Find the line below with "U2 pin DIS: +24V -> N018" and the line with "U4 pin C: N015 -> N001". Output them and the lines between, exactly, but not the pictures.

⟨

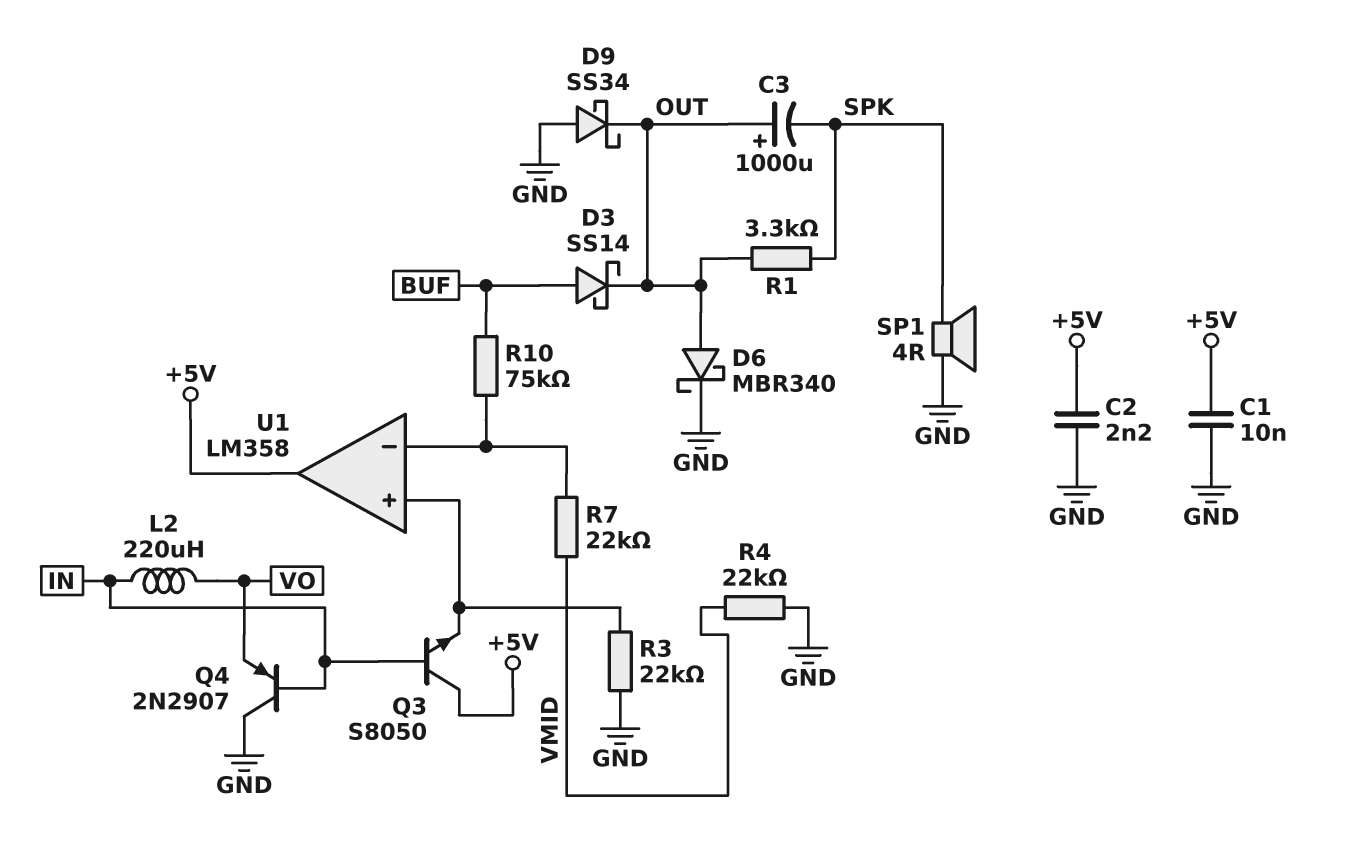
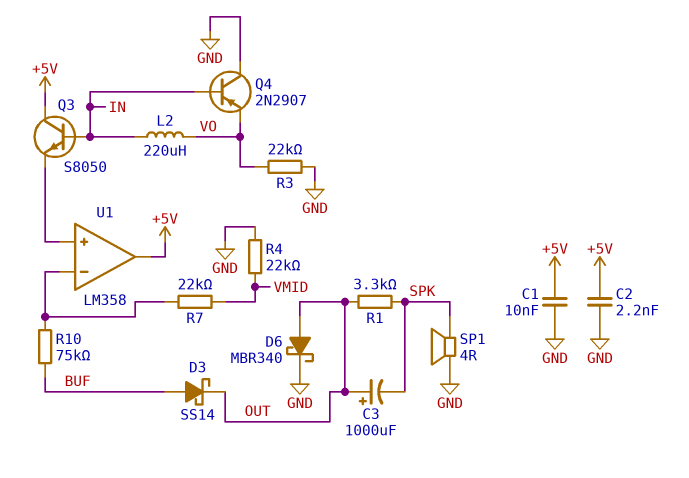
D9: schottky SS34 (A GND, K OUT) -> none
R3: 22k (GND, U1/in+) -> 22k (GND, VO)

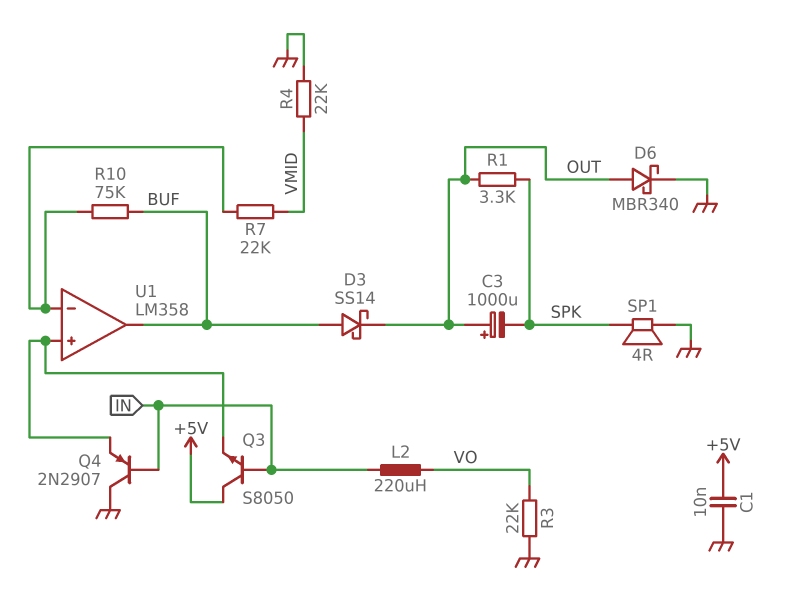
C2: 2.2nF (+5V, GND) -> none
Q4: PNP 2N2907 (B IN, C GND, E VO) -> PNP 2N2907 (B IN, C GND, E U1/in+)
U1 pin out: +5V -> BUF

⟩
⟨

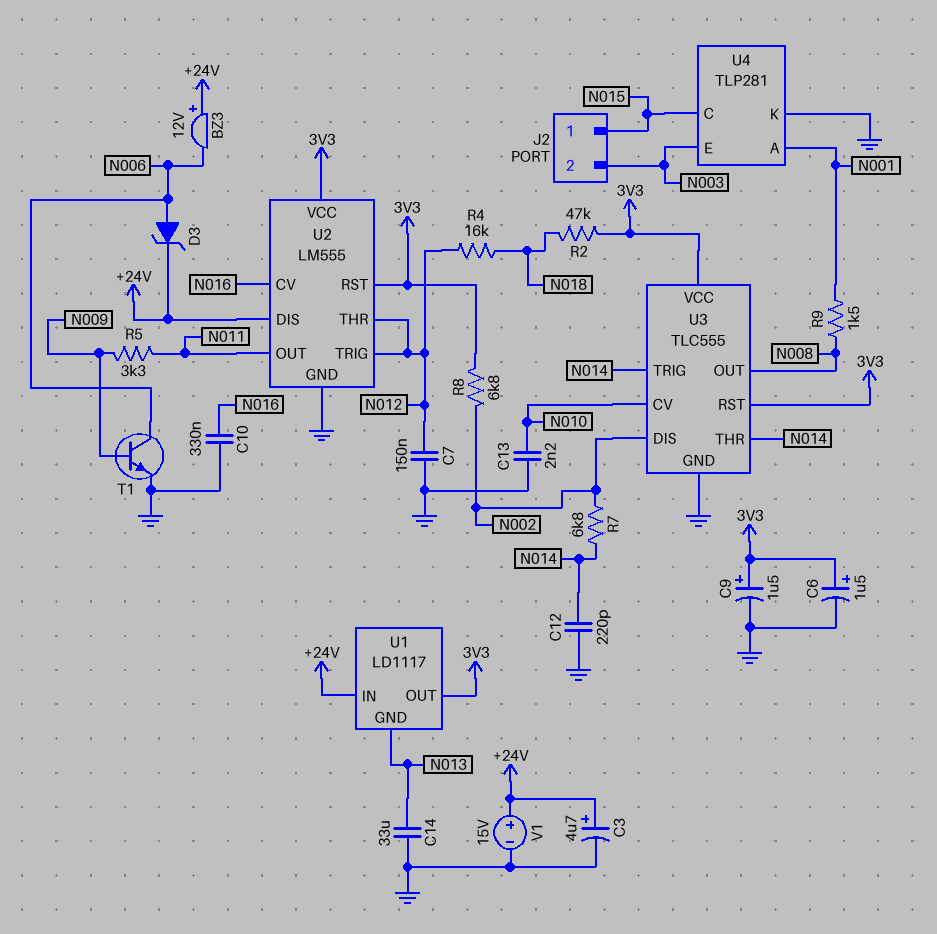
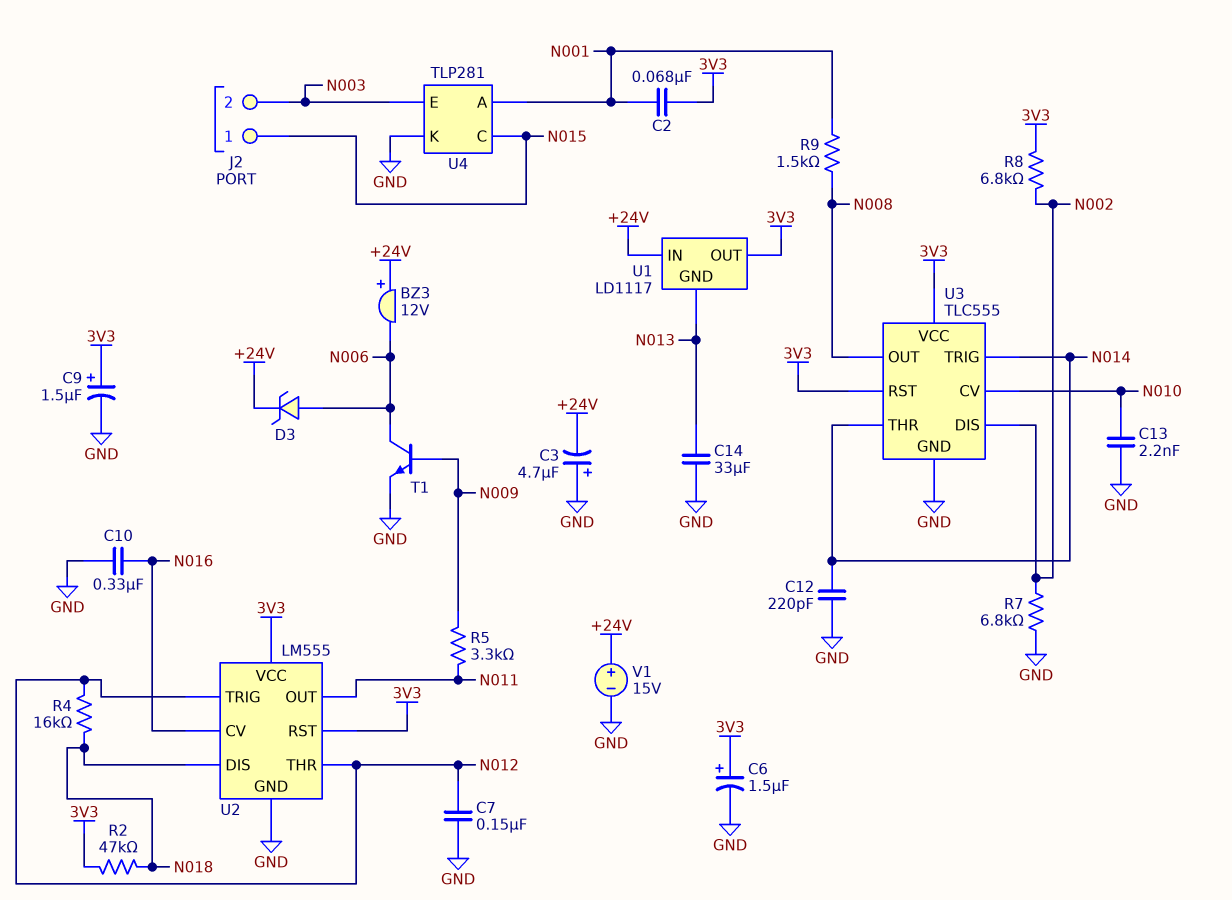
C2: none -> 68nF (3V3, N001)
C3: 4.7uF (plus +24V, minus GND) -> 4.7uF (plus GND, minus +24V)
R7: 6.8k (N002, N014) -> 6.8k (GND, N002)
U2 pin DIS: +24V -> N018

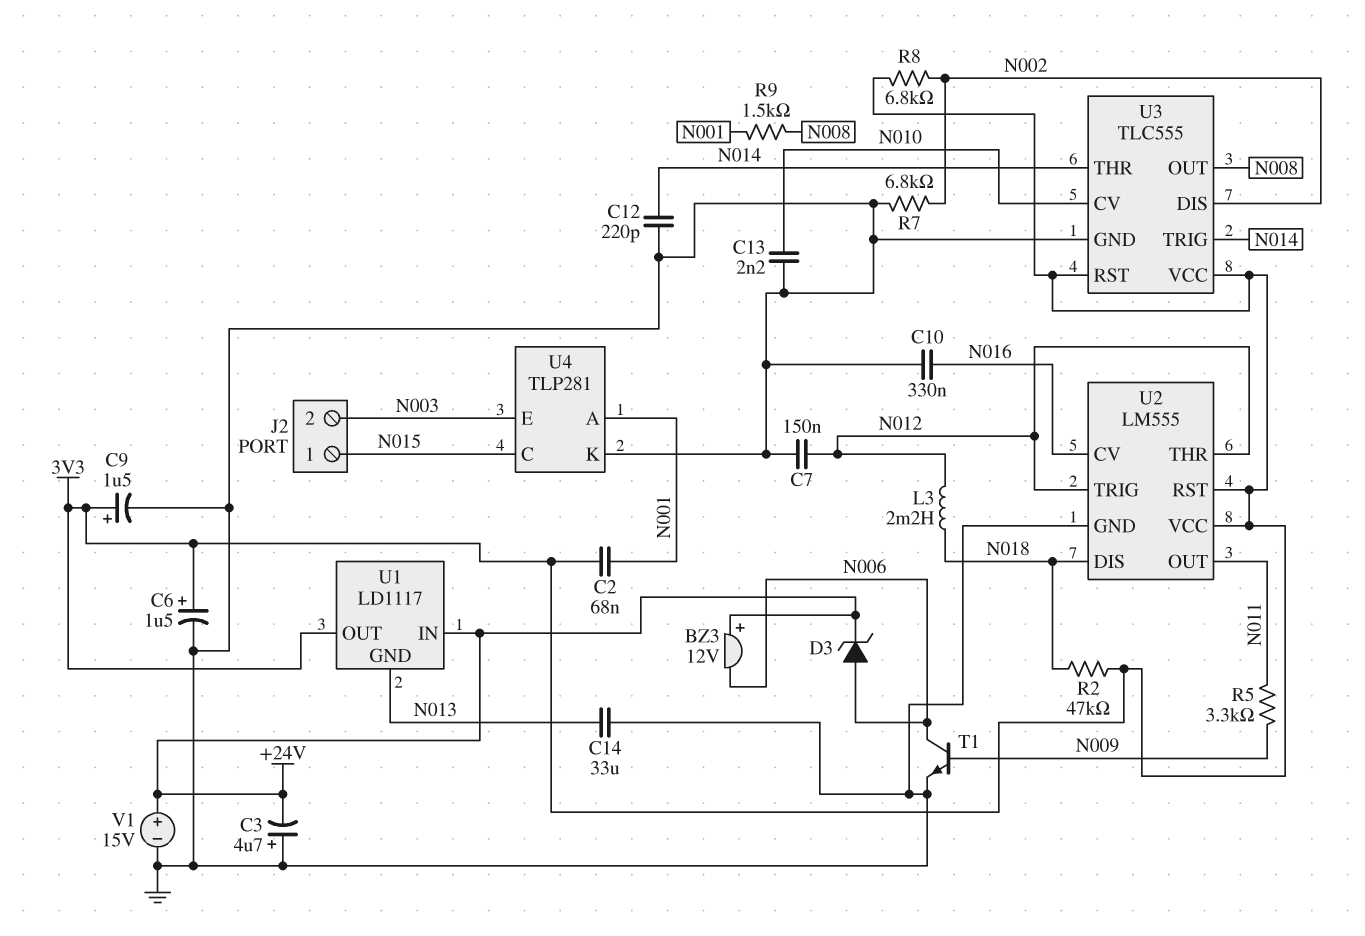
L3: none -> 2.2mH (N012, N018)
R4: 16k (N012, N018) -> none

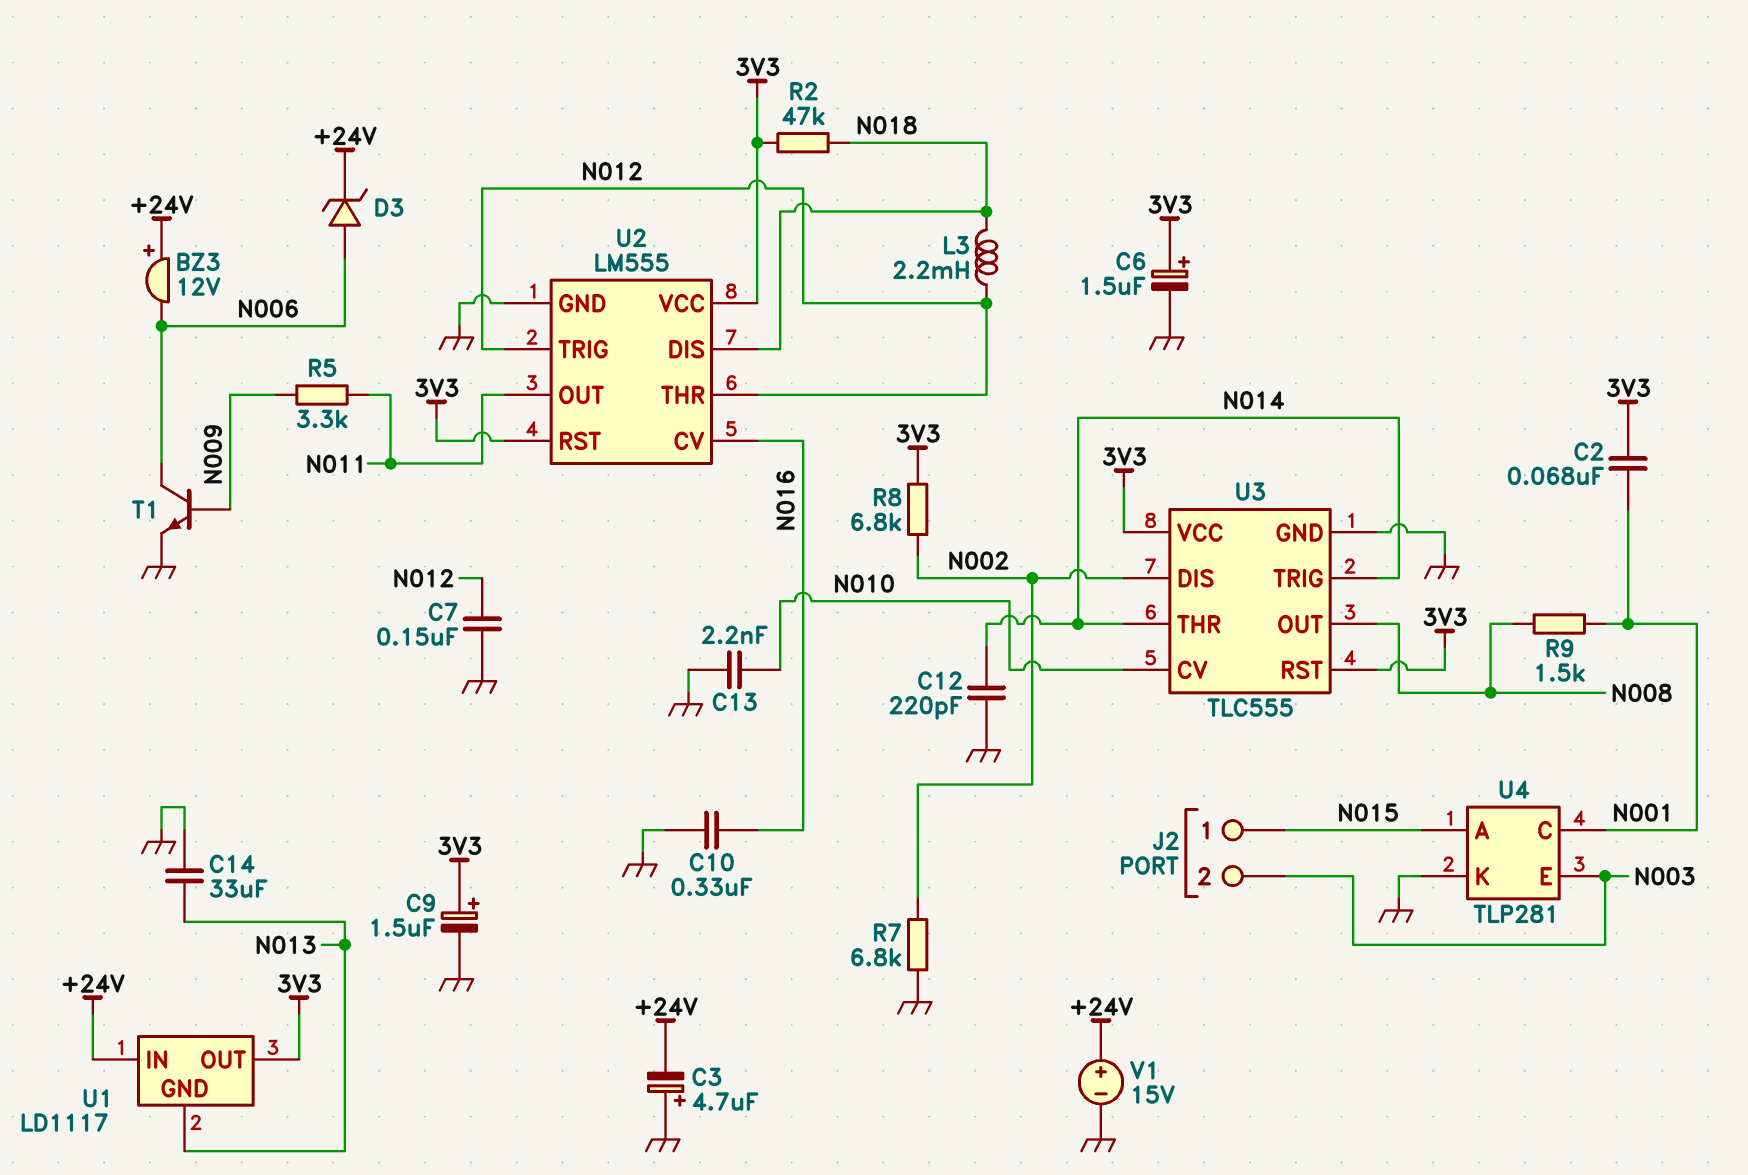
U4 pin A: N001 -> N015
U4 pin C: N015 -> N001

⟩

#### Problem solution:
U2 pin DIS: +24V -> N018

L3: none -> 2.2mH (N012, N018)
R4: 16k (N012, N018) -> none

U4 pin A: N001 -> N015
U4 pin C: N015 -> N001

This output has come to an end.